*Brief*. All records are to be printed again exactly as they appear.

*Information provided*.
——

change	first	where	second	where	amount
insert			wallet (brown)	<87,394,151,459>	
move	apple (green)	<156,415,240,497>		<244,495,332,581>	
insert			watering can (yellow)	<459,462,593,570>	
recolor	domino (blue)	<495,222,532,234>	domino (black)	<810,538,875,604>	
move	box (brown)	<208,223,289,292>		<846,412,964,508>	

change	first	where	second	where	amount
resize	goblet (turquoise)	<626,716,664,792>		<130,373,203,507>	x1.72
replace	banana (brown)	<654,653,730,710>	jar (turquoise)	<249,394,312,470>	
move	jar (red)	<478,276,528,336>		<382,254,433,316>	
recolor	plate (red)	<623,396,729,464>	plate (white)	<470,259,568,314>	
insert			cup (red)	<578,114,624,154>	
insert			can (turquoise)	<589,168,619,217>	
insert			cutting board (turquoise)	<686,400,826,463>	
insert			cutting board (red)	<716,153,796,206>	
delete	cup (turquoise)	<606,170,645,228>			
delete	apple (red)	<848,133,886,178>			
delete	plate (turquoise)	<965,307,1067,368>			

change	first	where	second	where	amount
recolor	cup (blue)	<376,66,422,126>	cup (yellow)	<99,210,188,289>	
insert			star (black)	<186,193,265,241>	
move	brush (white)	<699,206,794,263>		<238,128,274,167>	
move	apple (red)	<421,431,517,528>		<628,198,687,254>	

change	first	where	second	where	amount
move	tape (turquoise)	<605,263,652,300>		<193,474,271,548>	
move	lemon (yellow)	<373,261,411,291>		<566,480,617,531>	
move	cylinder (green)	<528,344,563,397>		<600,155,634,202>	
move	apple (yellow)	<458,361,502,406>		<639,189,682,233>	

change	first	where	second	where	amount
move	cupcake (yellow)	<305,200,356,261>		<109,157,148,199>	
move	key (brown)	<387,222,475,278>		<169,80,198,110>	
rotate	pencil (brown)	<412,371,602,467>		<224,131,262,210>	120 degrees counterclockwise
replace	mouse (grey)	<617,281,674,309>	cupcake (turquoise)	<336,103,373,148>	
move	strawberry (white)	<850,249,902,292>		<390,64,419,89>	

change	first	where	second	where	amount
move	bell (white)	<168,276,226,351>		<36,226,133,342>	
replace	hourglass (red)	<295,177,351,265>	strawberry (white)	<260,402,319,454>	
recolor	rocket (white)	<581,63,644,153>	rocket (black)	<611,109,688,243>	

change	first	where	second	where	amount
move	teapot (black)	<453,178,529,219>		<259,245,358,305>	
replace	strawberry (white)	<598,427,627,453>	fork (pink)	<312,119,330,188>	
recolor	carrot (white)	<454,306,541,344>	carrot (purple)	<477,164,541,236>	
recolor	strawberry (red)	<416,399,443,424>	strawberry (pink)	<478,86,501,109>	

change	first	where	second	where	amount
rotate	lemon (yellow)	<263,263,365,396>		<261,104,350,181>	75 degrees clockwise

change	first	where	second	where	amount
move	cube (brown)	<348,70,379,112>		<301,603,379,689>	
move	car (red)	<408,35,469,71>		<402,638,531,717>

——

*Result for this exercise*.
change	first	where	second	where	amount
insert			wallet (brown)	<87,394,151,459>	
move	apple (green)	<156,415,240,497>		<244,495,332,581>	
insert			watering can (yellow)	<459,462,593,570>	
recolor	domino (blue)	<495,222,532,234>	domino (black)	<810,538,875,604>	
move	box (brown)	<208,223,289,292>		<846,412,964,508>	

change	first	where	second	where	amount
resize	goblet (turquoise)	<626,716,664,792>		<130,373,203,507>	x1.72
replace	banana (brown)	<654,653,730,710>	jar (turquoise)	<249,394,312,470>	
move	jar (red)	<478,276,528,336>		<382,254,433,316>	
recolor	plate (red)	<623,396,729,464>	plate (white)	<470,259,568,314>	
insert			cup (red)	<578,114,624,154>	
insert			can (turquoise)	<589,168,619,217>	
insert			cutting board (turquoise)	<686,400,826,463>	
insert			cutting board (red)	<716,153,796,206>	
delete	cup (turquoise)	<606,170,645,228>			
delete	apple (red)	<848,133,886,178>			
delete	plate (turquoise)	<965,307,1067,368>			

change	first	where	second	where	amount
recolor	cup (blue)	<376,66,422,126>	cup (yellow)	<99,210,188,289>	
insert			star (black)	<186,193,265,241>	
move	brush (white)	<699,206,794,263>		<238,128,274,167>	
move	apple (red)	<421,431,517,528>		<628,198,687,254>	

change	first	where	second	where	amount
move	tape (turquoise)	<605,263,652,300>		<193,474,271,548>	
move	lemon (yellow)	<373,261,411,291>		<566,480,617,531>	
move	cylinder (green)	<528,344,563,397>		<600,155,634,202>	
move	apple (yellow)	<458,361,502,406>		<639,189,682,233>	

change	first	where	second	where	amount
move	cupcake (yellow)	<305,200,356,261>		<109,157,148,199>	
move	key (brown)	<387,222,475,278>		<169,80,198,110>	
rotate	pencil (brown)	<412,371,602,467>		<224,131,262,210>	120 degrees counterclockwise
replace	mouse (grey)	<617,281,674,309>	cupcake (turquoise)	<336,103,373,148>	
move	strawberry (white)	<850,249,902,292>		<390,64,419,89>	

change	first	where	second	where	amount
move	bell (white)	<168,276,226,351>		<36,226,133,342>	
replace	hourglass (red)	<295,177,351,265>	strawberry (white)	<260,402,319,454>	
recolor	rocket (white)	<581,63,644,153>	rocket (black)	<611,109,688,243>	

change	first	where	second	where	amount
move	teapot (black)	<453,178,529,219>		<259,245,358,305>	
replace	strawberry (white)	<598,427,627,453>	fork (pink)	<312,119,330,188>	
recolor	carrot (white)	<454,306,541,344>	carrot (purple)	<477,164,541,236>	
recolor	strawberry (red)	<416,399,443,424>	strawberry (pink)	<478,86,501,109>	

change	first	where	second	where	amount
rotate	lemon (yellow)	<263,263,365,396>		<261,104,350,181>	75 degrees clockwise

change	first	where	second	where	amount
move	cube (brown)	<348,70,379,112>		<301,603,379,689>	
move	car (red)	<408,35,469,71>		<402,638,531,717>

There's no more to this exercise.